GIVEN INFORMATION ▸
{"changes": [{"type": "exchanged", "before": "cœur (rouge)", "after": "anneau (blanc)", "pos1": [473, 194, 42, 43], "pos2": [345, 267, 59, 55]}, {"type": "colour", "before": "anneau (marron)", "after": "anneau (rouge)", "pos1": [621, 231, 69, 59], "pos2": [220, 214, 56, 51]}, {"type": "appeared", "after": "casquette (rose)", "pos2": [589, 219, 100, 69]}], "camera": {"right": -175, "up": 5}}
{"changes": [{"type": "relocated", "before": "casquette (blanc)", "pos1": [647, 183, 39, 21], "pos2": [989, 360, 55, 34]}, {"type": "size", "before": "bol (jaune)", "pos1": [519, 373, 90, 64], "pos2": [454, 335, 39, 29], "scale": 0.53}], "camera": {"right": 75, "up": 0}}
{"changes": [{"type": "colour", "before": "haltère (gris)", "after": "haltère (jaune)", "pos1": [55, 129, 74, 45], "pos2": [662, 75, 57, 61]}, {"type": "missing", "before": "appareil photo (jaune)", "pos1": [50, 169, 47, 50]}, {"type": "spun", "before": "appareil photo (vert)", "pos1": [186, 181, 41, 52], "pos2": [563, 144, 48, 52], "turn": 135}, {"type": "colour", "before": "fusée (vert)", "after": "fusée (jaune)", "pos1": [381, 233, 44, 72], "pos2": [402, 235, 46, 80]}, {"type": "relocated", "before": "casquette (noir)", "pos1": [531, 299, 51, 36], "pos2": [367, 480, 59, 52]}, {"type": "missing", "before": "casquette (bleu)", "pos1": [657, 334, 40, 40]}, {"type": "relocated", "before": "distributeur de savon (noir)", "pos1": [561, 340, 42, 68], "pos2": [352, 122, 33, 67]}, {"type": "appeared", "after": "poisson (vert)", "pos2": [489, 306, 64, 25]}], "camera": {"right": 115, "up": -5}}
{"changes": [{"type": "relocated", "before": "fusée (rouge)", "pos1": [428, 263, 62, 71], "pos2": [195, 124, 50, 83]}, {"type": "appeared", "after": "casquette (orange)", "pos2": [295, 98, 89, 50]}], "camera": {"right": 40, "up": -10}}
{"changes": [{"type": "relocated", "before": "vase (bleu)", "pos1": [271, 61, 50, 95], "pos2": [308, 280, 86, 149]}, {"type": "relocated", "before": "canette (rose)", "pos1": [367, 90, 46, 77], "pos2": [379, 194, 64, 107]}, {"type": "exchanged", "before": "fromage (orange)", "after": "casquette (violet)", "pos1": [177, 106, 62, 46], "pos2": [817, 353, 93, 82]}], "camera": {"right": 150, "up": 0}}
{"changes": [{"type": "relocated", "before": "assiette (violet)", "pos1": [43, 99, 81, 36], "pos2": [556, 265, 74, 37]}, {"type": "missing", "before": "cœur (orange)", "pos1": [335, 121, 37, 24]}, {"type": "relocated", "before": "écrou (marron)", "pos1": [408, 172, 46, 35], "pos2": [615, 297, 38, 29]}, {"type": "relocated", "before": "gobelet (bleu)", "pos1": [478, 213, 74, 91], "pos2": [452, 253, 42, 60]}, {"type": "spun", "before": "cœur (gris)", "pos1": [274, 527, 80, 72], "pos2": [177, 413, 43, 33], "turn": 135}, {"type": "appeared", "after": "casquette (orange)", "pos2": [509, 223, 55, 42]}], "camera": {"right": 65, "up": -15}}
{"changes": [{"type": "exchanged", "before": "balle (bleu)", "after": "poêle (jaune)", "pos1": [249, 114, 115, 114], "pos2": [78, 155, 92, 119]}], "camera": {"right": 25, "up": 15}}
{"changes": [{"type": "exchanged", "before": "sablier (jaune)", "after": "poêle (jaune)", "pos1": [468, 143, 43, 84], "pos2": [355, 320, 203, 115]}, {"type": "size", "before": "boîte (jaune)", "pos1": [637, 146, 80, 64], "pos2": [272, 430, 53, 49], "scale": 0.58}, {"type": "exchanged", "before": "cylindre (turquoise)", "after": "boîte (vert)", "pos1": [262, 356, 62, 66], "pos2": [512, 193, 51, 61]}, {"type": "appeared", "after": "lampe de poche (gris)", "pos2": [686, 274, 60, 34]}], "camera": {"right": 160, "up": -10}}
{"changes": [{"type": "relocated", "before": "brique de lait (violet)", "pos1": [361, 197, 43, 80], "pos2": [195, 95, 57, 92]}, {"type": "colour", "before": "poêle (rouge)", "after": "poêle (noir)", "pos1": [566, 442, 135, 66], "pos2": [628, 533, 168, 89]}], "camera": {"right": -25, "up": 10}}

WHAT YOU WILL DO ▸ In full and without alteration, transcribe the listing above.

YOUR RESPONSE ▸
{"changes": [{"type": "exchanged", "before": "cœur (rouge)", "after": "anneau (blanc)", "pos1": [473, 194, 42, 43], "pos2": [345, 267, 59, 55]}, {"type": "colour", "before": "anneau (marron)", "after": "anneau (rouge)", "pos1": [621, 231, 69, 59], "pos2": [220, 214, 56, 51]}, {"type": "appeared", "after": "casquette (rose)", "pos2": [589, 219, 100, 69]}], "camera": {"right": -175, "up": 5}}
{"changes": [{"type": "relocated", "before": "casquette (blanc)", "pos1": [647, 183, 39, 21], "pos2": [989, 360, 55, 34]}, {"type": "size", "before": "bol (jaune)", "pos1": [519, 373, 90, 64], "pos2": [454, 335, 39, 29], "scale": 0.53}], "camera": {"right": 75, "up": 0}}
{"changes": [{"type": "colour", "before": "haltère (gris)", "after": "haltère (jaune)", "pos1": [55, 129, 74, 45], "pos2": [662, 75, 57, 61]}, {"type": "missing", "before": "appareil photo (jaune)", "pos1": [50, 169, 47, 50]}, {"type": "spun", "before": "appareil photo (vert)", "pos1": [186, 181, 41, 52], "pos2": [563, 144, 48, 52], "turn": 135}, {"type": "colour", "before": "fusée (vert)", "after": "fusée (jaune)", "pos1": [381, 233, 44, 72], "pos2": [402, 235, 46, 80]}, {"type": "relocated", "before": "casquette (noir)", "pos1": [531, 299, 51, 36], "pos2": [367, 480, 59, 52]}, {"type": "missing", "before": "casquette (bleu)", "pos1": [657, 334, 40, 40]}, {"type": "relocated", "before": "distributeur de savon (noir)", "pos1": [561, 340, 42, 68], "pos2": [352, 122, 33, 67]}, {"type": "appeared", "after": "poisson (vert)", "pos2": [489, 306, 64, 25]}], "camera": {"right": 115, "up": -5}}
{"changes": [{"type": "relocated", "before": "fusée (rouge)", "pos1": [428, 263, 62, 71], "pos2": [195, 124, 50, 83]}, {"type": "appeared", "after": "casquette (orange)", "pos2": [295, 98, 89, 50]}], "camera": {"right": 40, "up": -10}}
{"changes": [{"type": "relocated", "before": "vase (bleu)", "pos1": [271, 61, 50, 95], "pos2": [308, 280, 86, 149]}, {"type": "relocated", "before": "canette (rose)", "pos1": [367, 90, 46, 77], "pos2": [379, 194, 64, 107]}, {"type": "exchanged", "before": "fromage (orange)", "after": "casquette (violet)", "pos1": [177, 106, 62, 46], "pos2": [817, 353, 93, 82]}], "camera": {"right": 150, "up": 0}}
{"changes": [{"type": "relocated", "before": "assiette (violet)", "pos1": [43, 99, 81, 36], "pos2": [556, 265, 74, 37]}, {"type": "missing", "before": "cœur (orange)", "pos1": [335, 121, 37, 24]}, {"type": "relocated", "before": "écrou (marron)", "pos1": [408, 172, 46, 35], "pos2": [615, 297, 38, 29]}, {"type": "relocated", "before": "gobelet (bleu)", "pos1": [478, 213, 74, 91], "pos2": [452, 253, 42, 60]}, {"type": "spun", "before": "cœur (gris)", "pos1": [274, 527, 80, 72], "pos2": [177, 413, 43, 33], "turn": 135}, {"type": "appeared", "after": "casquette (orange)", "pos2": [509, 223, 55, 42]}], "camera": {"right": 65, "up": -15}}
{"changes": [{"type": "exchanged", "before": "balle (bleu)", "after": "poêle (jaune)", "pos1": [249, 114, 115, 114], "pos2": [78, 155, 92, 119]}], "camera": {"right": 25, "up": 15}}
{"changes": [{"type": "exchanged", "before": "sablier (jaune)", "after": "poêle (jaune)", "pos1": [468, 143, 43, 84], "pos2": [355, 320, 203, 115]}, {"type": "size", "before": "boîte (jaune)", "pos1": [637, 146, 80, 64], "pos2": [272, 430, 53, 49], "scale": 0.58}, {"type": "exchanged", "before": "cylindre (turquoise)", "after": "boîte (vert)", "pos1": [262, 356, 62, 66], "pos2": [512, 193, 51, 61]}, {"type": "appeared", "after": "lampe de poche (gris)", "pos2": [686, 274, 60, 34]}], "camera": {"right": 160, "up": -10}}
{"changes": [{"type": "relocated", "before": "brique de lait (violet)", "pos1": [361, 197, 43, 80], "pos2": [195, 95, 57, 92]}, {"type": "colour", "before": "poêle (rouge)", "after": "poêle (noir)", "pos1": [566, 442, 135, 66], "pos2": [628, 533, 168, 89]}], "camera": {"right": -25, "up": 10}}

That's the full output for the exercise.